● Exercise requirements:
All lines from the one containing "black 2x4 brick" to the end of the material are to be given again exactly; leave out every line before it.

● Given data:
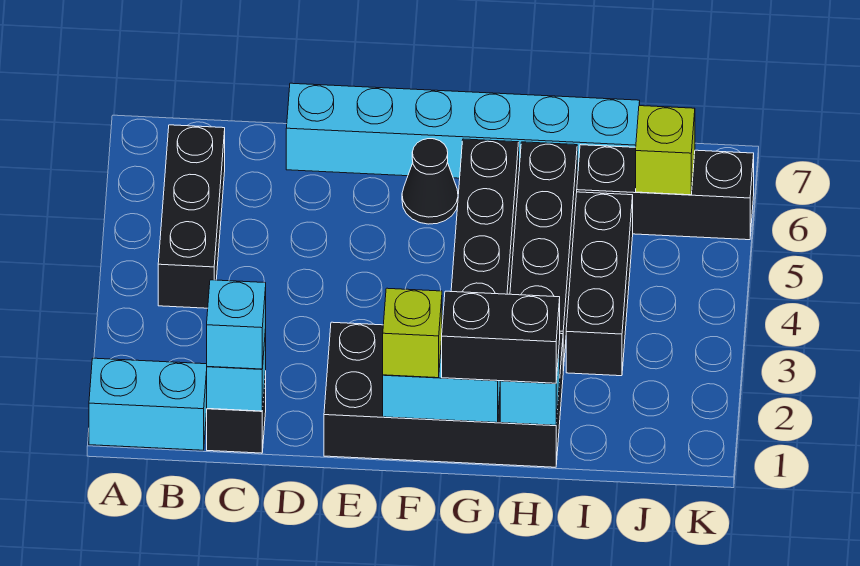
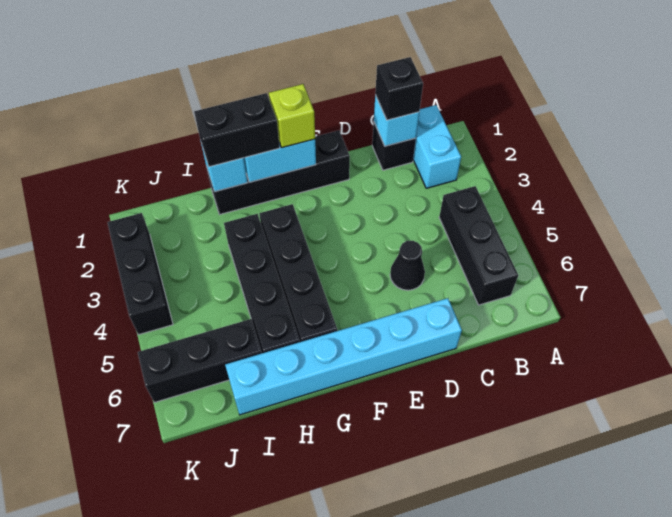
cyan 1x2 brick [89,358,207,450] -> cyan 1x2 brick turned to [413,105,461,188]
cyan 1x1 brick [207,280,266,369] -> black 1x1 brick [375,57,423,120]
black 2x4 brick [324,322,563,467] -> black 1x4 brick [207,130,350,215]
black 1x1 cone [402,139,458,224] -> black 1x1 cone moved to [390,241,425,290]
black 1x3 brick [566,192,633,376] -> black 1x3 brick moved to [107,213,173,335]
lime 1x1 brick [636,105,695,195] -> none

● Response box:
black 2x4 brick [324,322,563,467] -> black 1x4 brick [207,130,350,215]
black 1x1 cone [402,139,458,224] -> black 1x1 cone moved to [390,241,425,290]
black 1x3 brick [566,192,633,376] -> black 1x3 brick moved to [107,213,173,335]
lime 1x1 brick [636,105,695,195] -> none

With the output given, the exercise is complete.